Data entries:
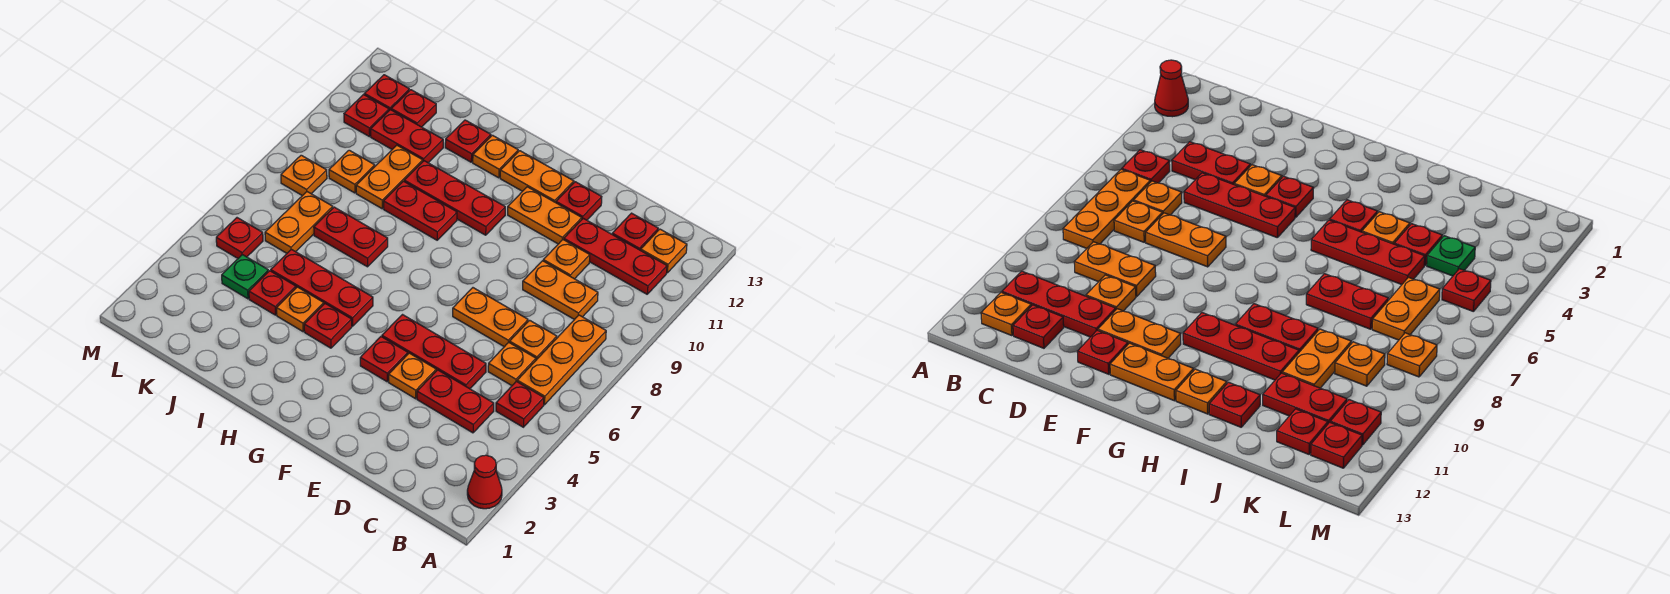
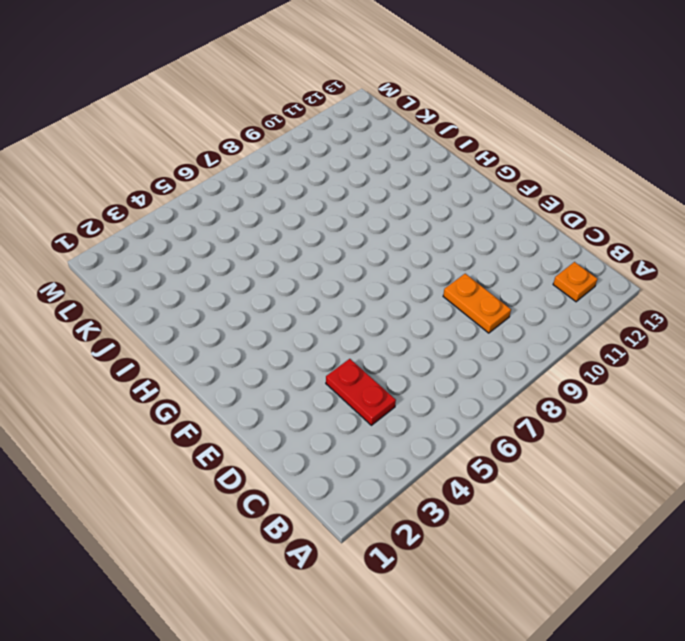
none -> red cone A2 level 1
none -> red plate B5 level 1
none -> orange plate B6:B8 level 1
none -> red plate B11:D11 level 1

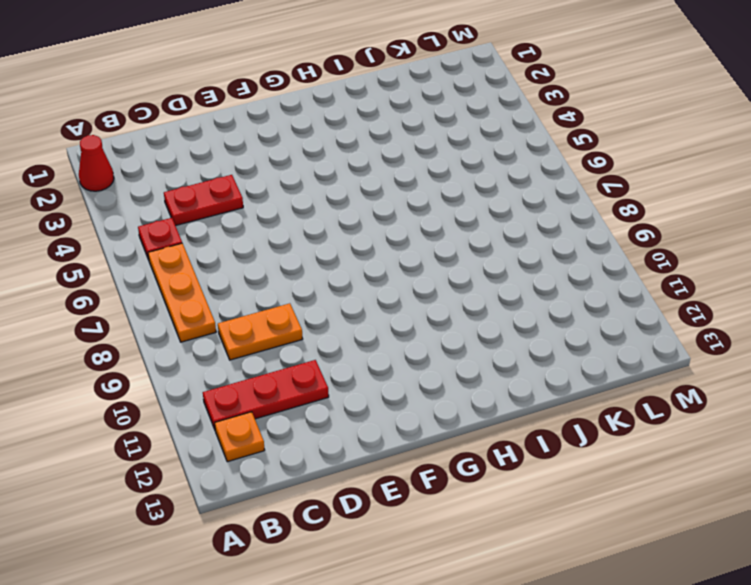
none -> orange plate C6 level 1
none -> orange plate C7 level 1
none -> red plate C12 level 1
none -> red plate D5:F5 level 1

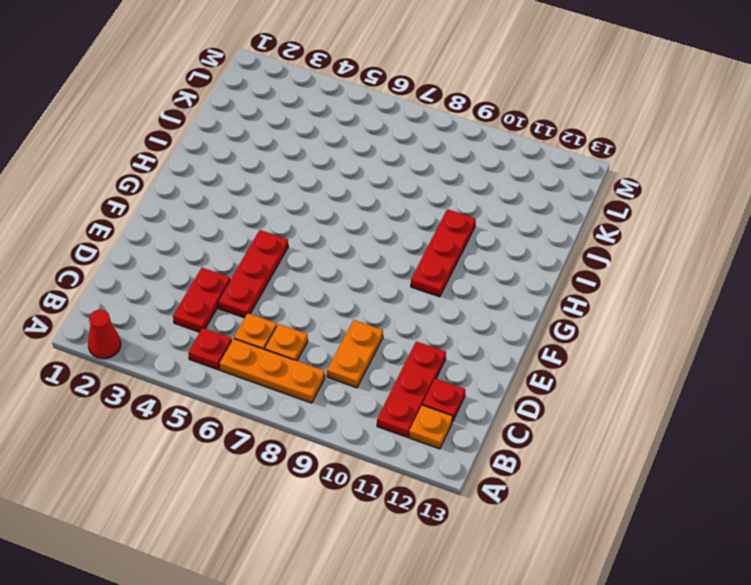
none -> orange plate D7:E7 level 1
none -> orange plate D10 level 1
none -> orange plate E4 level 1
none -> orange plate E11:F11 level 1

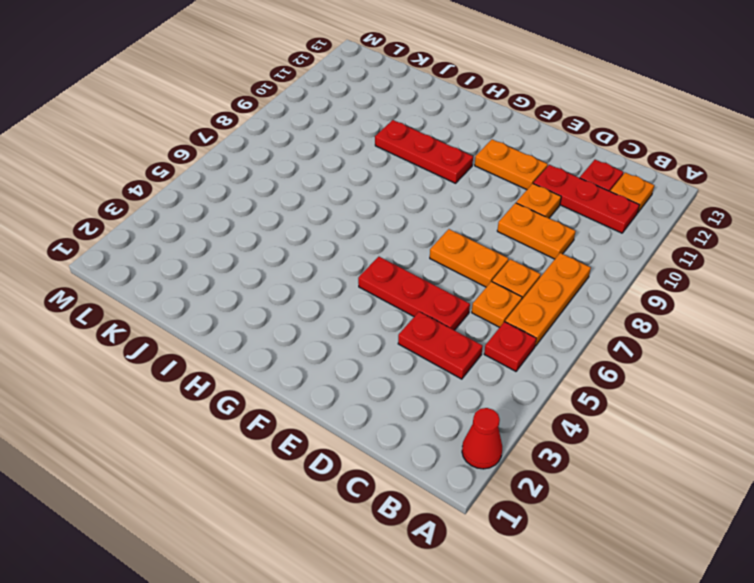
none -> orange plate E4 level 1
none -> red plate E12 level 1
none -> red plate F4 level 1
none -> orange plate F12:G12 level 1

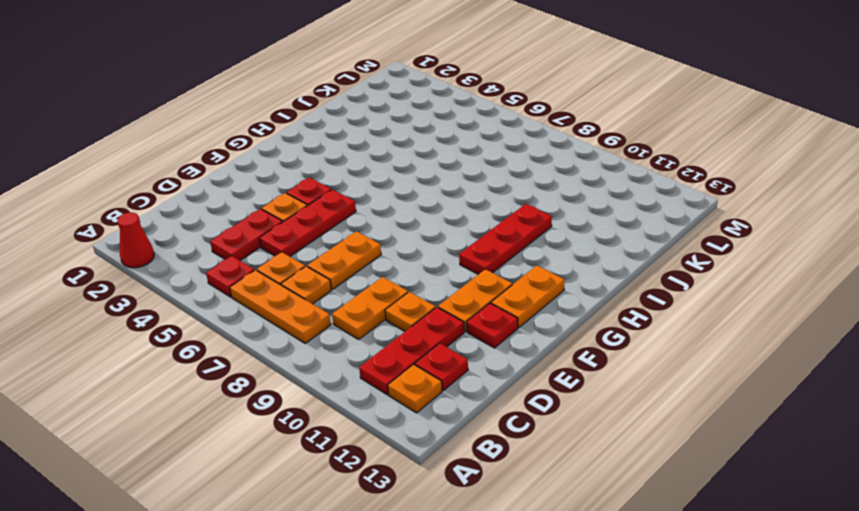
none -> red plate H4 level 1
none -> red plate H5:J5 level 1
none -> red plate H9:I9 level 1
none -> orange plate H12 level 1

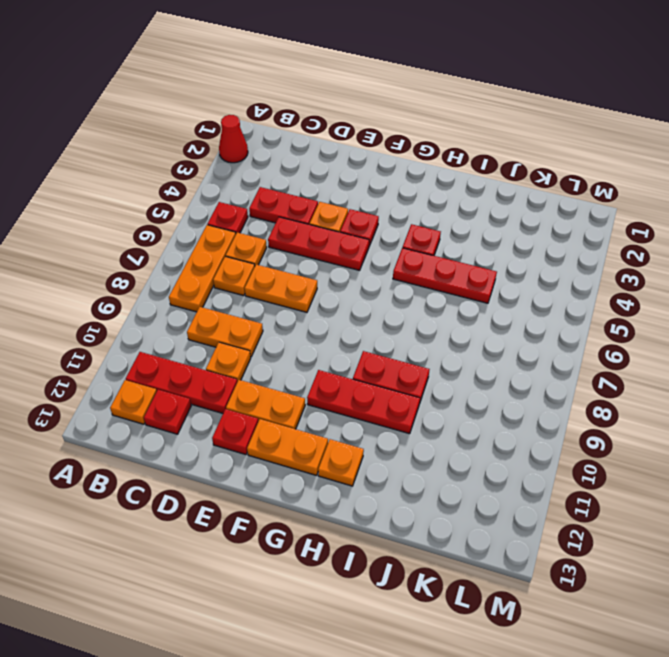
none -> orange plate I4 level 1
none -> red plate I7:J7 level 1
none -> red plate I12 level 1
none -> red plate J4 level 1

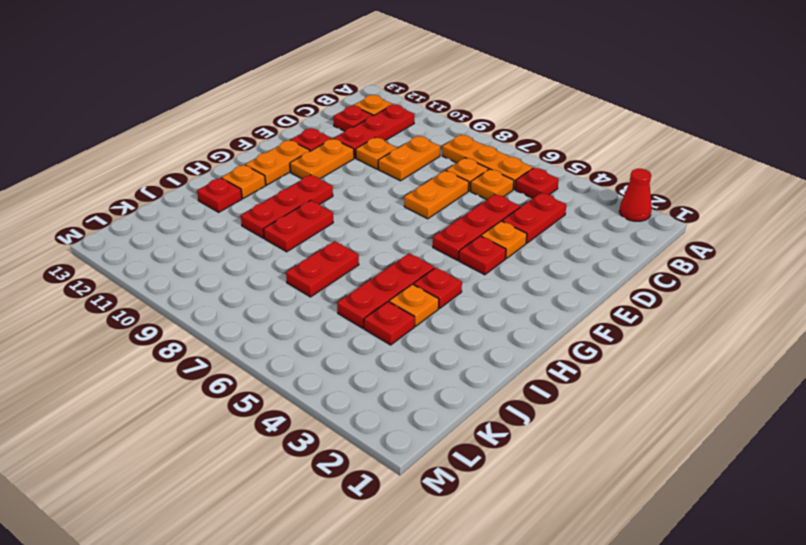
none -> orange plate J9:J10 level 1
none -> red plate J11:K11 level 1
none -> green plate K4 level 1
none -> orange plate K6:K7 level 1

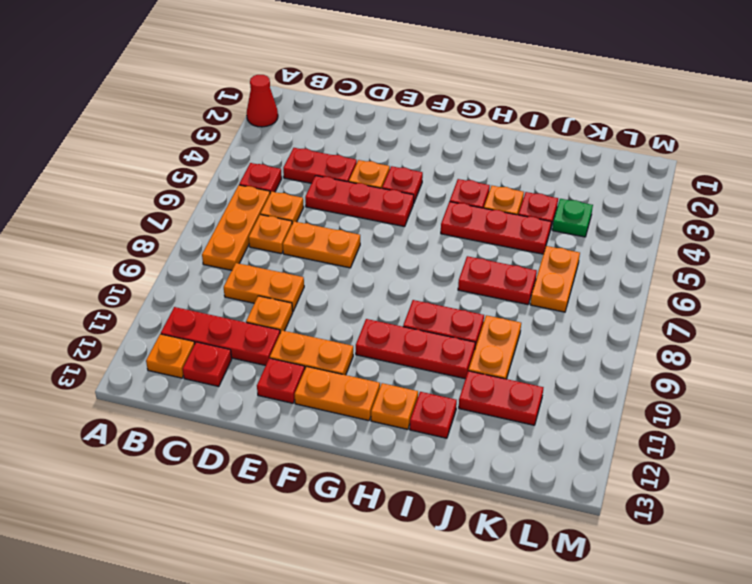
none -> orange plate K9 level 1
none -> red plate K12 level 1
none -> red plate L5 level 1
none -> orange plate L8 level 1

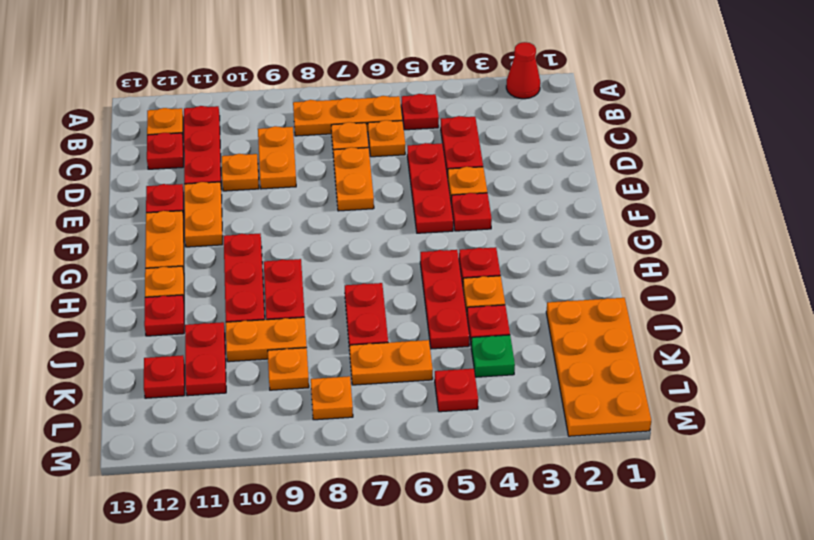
orange plate J1:M2 level 1 -> none
none -> red plate L11 level 1
none -> red plate L12 level 1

* **Prompt**: Reproduce nothing but the lines running from the line with "none -> red plate H9:I9 level 1" through the end of the records, keeping both end lines and dropping the pictures.

* **Solution to the exercise**:
none -> red plate H9:I9 level 1
none -> orange plate H12 level 1

none -> orange plate I4 level 1
none -> red plate I7:J7 level 1
none -> red plate I12 level 1
none -> red plate J4 level 1

none -> orange plate J9:J10 level 1
none -> red plate J11:K11 level 1
none -> green plate K4 level 1
none -> orange plate K6:K7 level 1

none -> orange plate K9 level 1
none -> red plate K12 level 1
none -> red plate L5 level 1
none -> orange plate L8 level 1

orange plate J1:M2 level 1 -> none
none -> red plate L11 level 1
none -> red plate L12 level 1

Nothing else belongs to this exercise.